Within the data that follows, set down exactly the lines from the one containing "The purple_sifadigak moved" through the one containing "The red_gukunilak at (161, 200) disappeared.", both ends included.

*Data for this exercise*:
==================================================

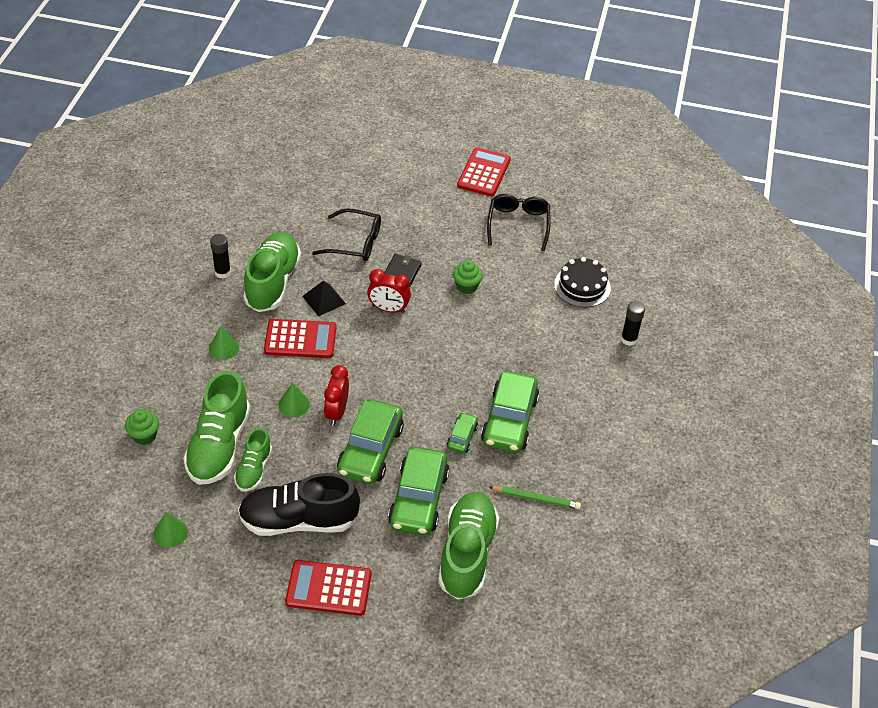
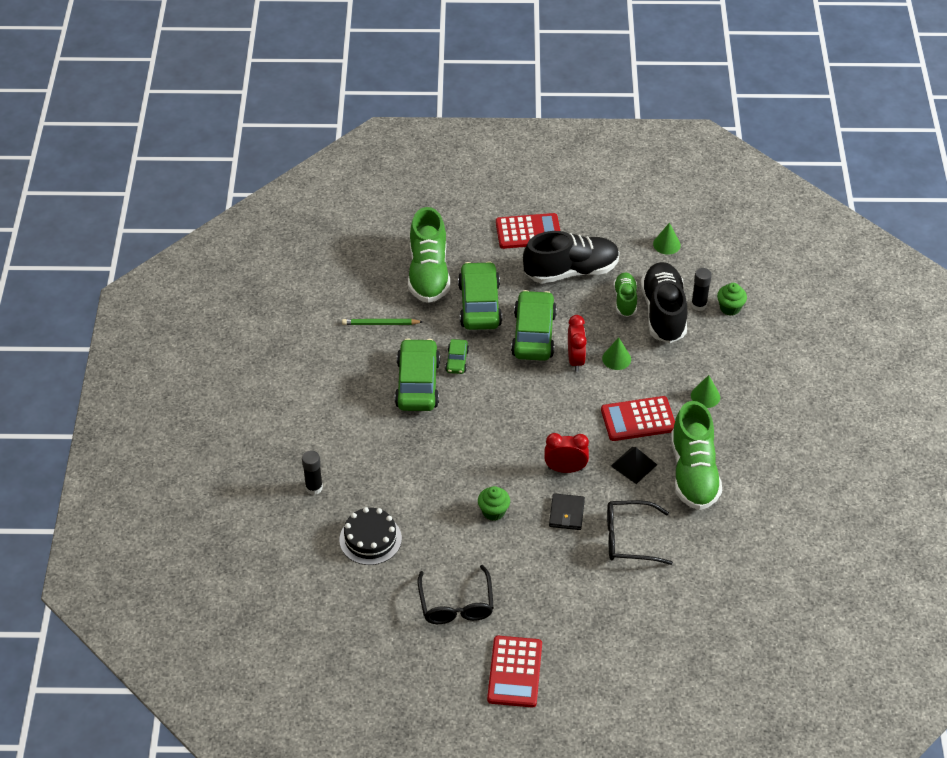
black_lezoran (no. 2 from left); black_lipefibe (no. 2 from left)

==================================================

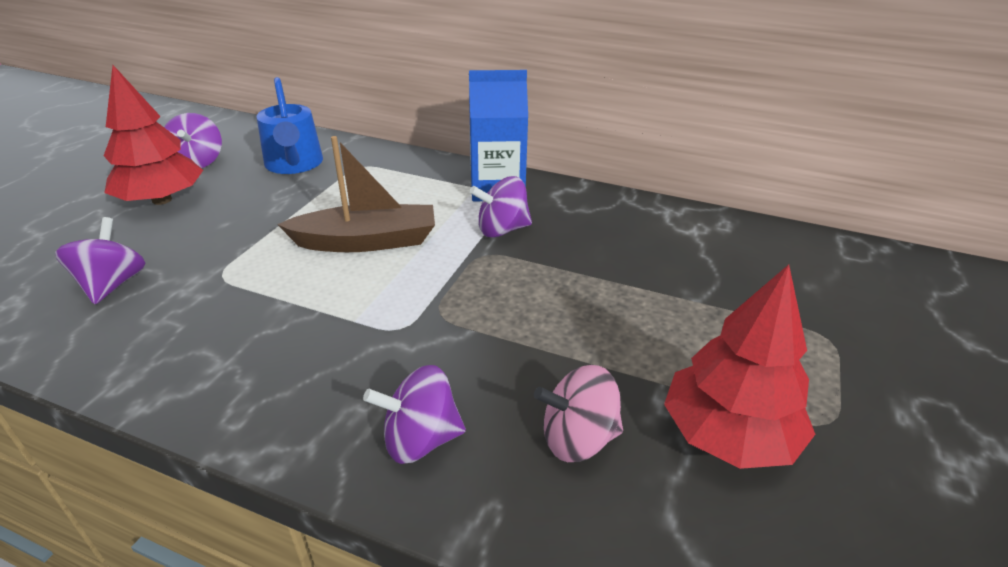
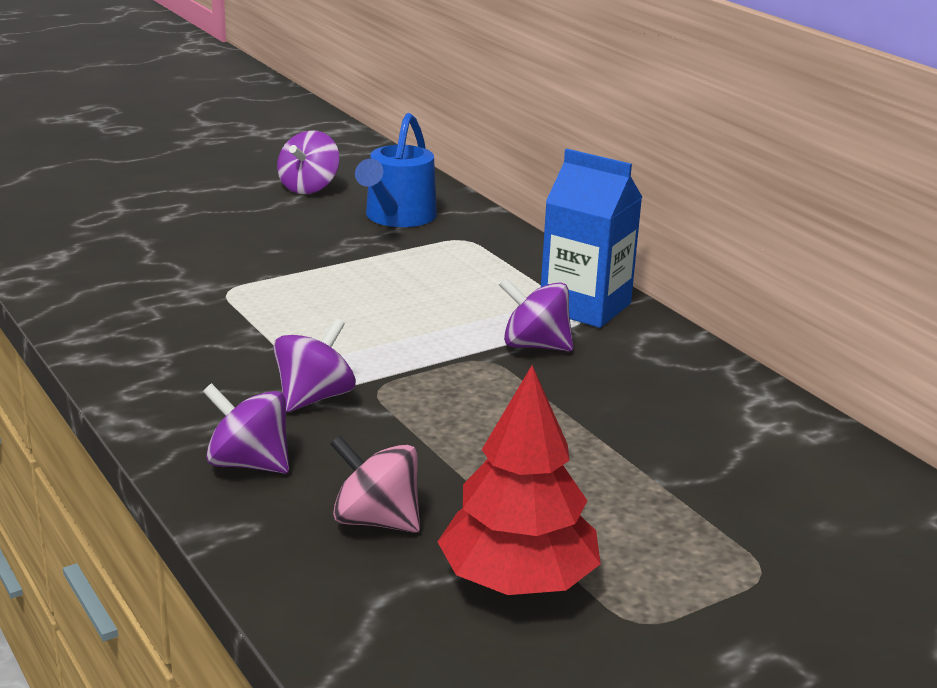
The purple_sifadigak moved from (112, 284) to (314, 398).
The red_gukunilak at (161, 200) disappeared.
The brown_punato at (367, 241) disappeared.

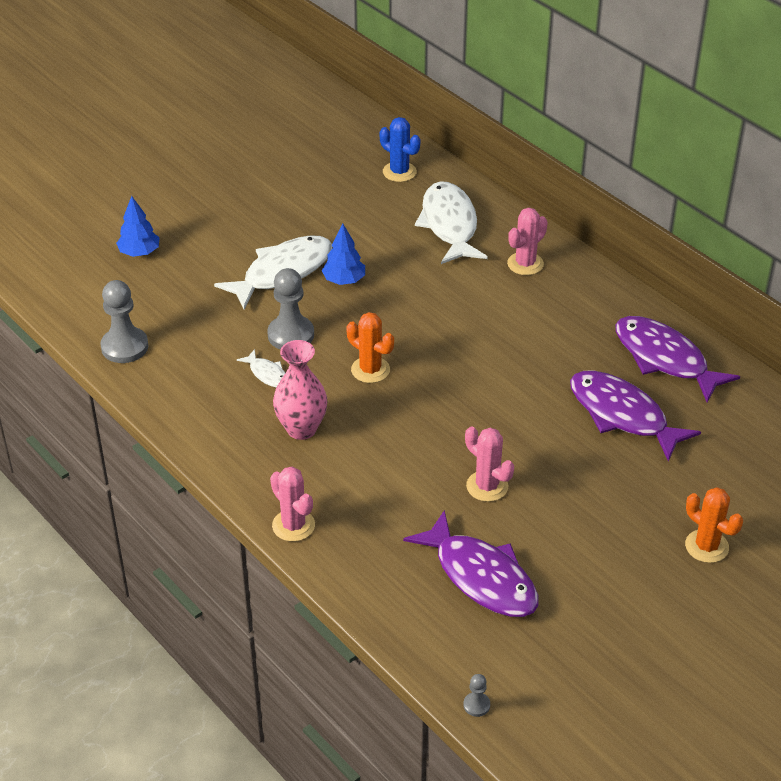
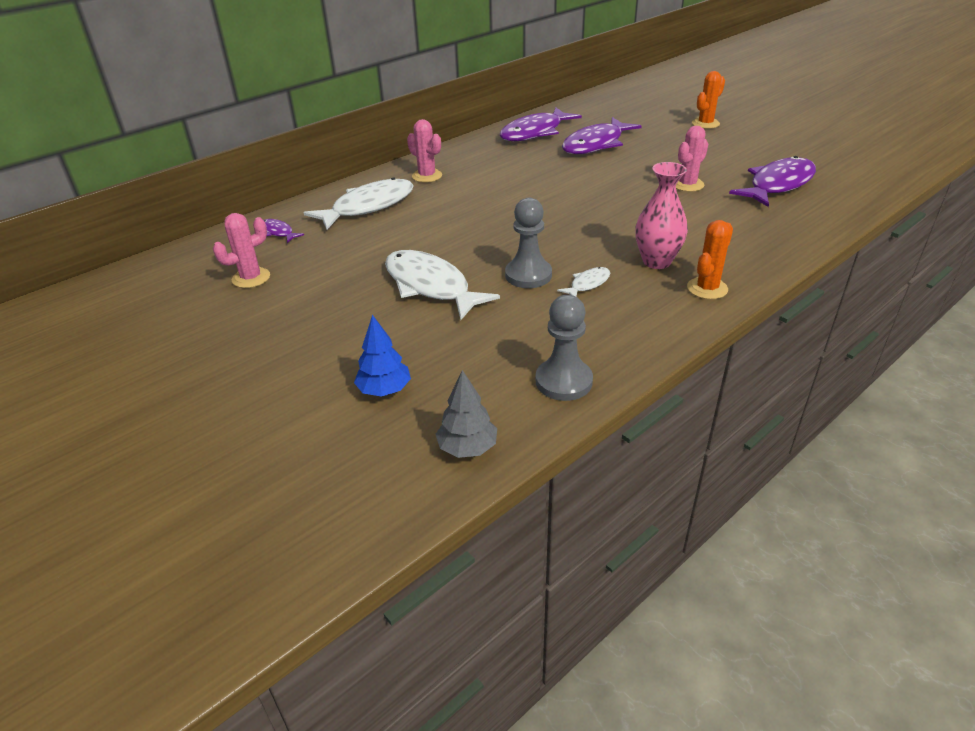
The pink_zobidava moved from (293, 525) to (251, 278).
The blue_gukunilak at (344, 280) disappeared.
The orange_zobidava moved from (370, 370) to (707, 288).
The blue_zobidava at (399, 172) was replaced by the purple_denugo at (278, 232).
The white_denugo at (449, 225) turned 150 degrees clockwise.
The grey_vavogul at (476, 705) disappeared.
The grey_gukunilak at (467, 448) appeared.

==================================================

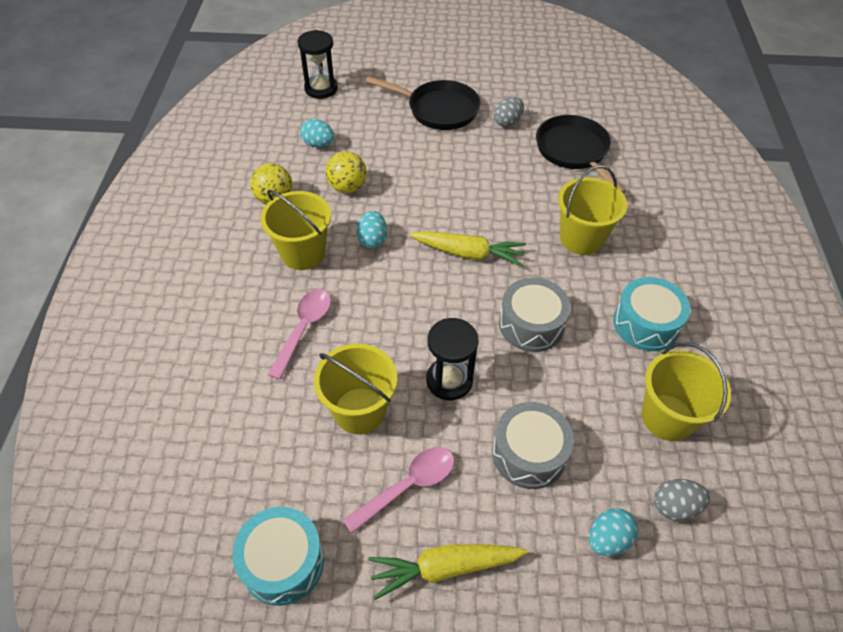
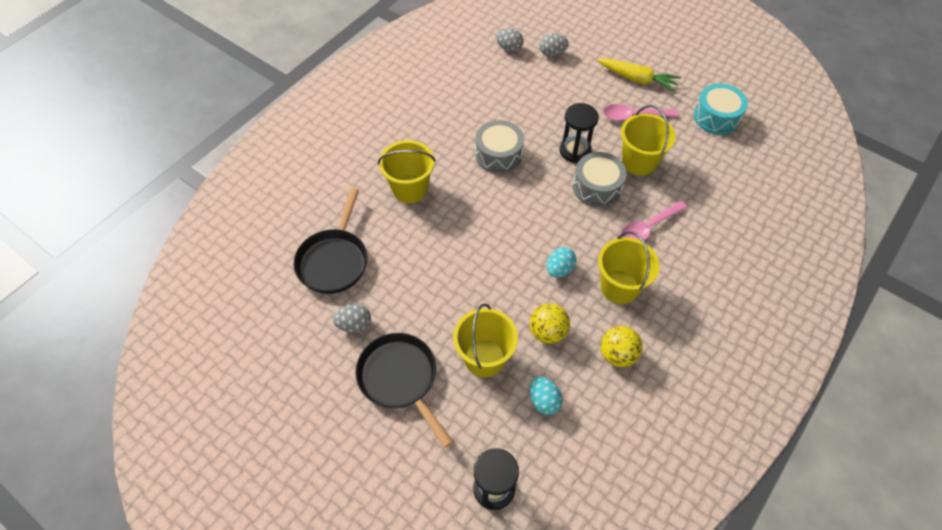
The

==================================================

*Response area*:
The purple_sifadigak moved from (112, 284) to (314, 398).
The red_gukunilak at (161, 200) disappeared.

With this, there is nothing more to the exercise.